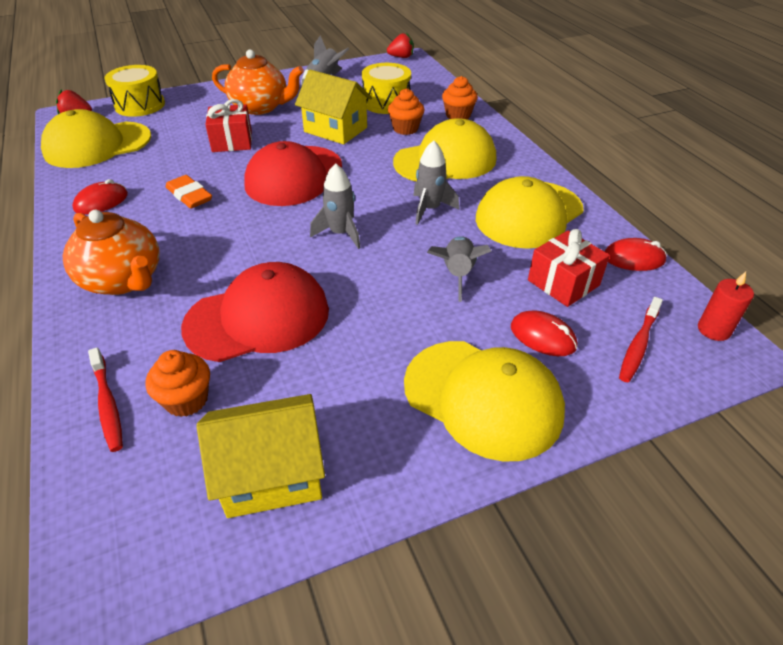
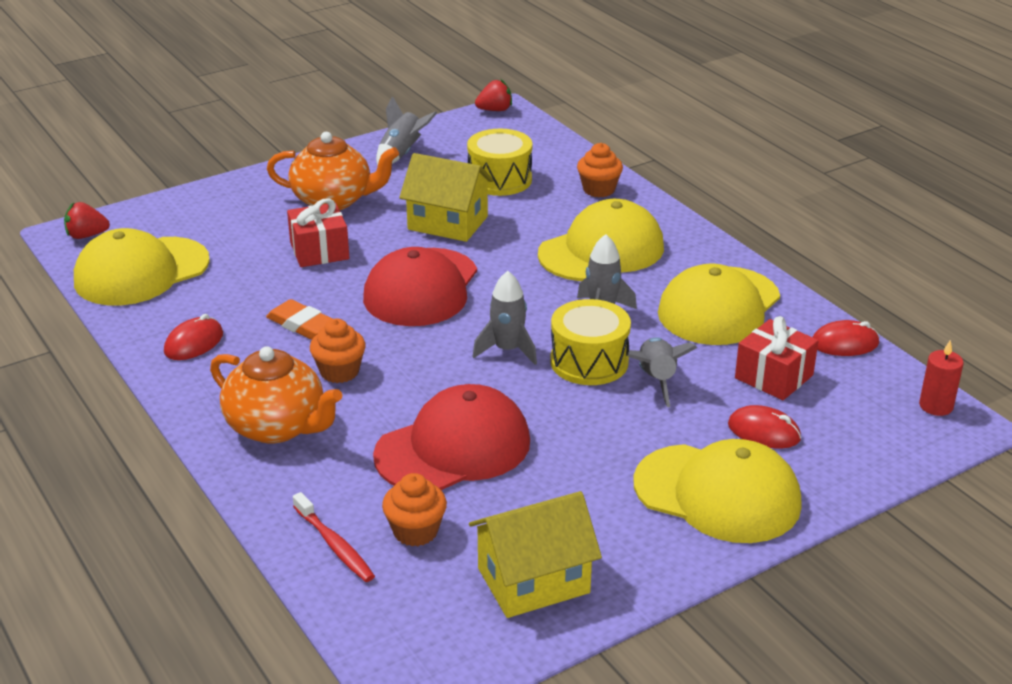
camera: 10 degrees left, 10 degrees down
(140, 105) = (165, 212): yellow drum -> yellow drum (589, 362)
(405, 129) = (537, 213): orange cupcake -> orange cupcake (339, 371)
(638, 345) = (862, 428): red toothbrush -> none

──────

Task to carry out: Each line from the one containing "(405, 129) = (537, 213): orange" to the end of the listing above must be printed exactly, and no other line may appear.

Solution below:
(405, 129) = (537, 213): orange cupcake -> orange cupcake (339, 371)
(638, 345) = (862, 428): red toothbrush -> none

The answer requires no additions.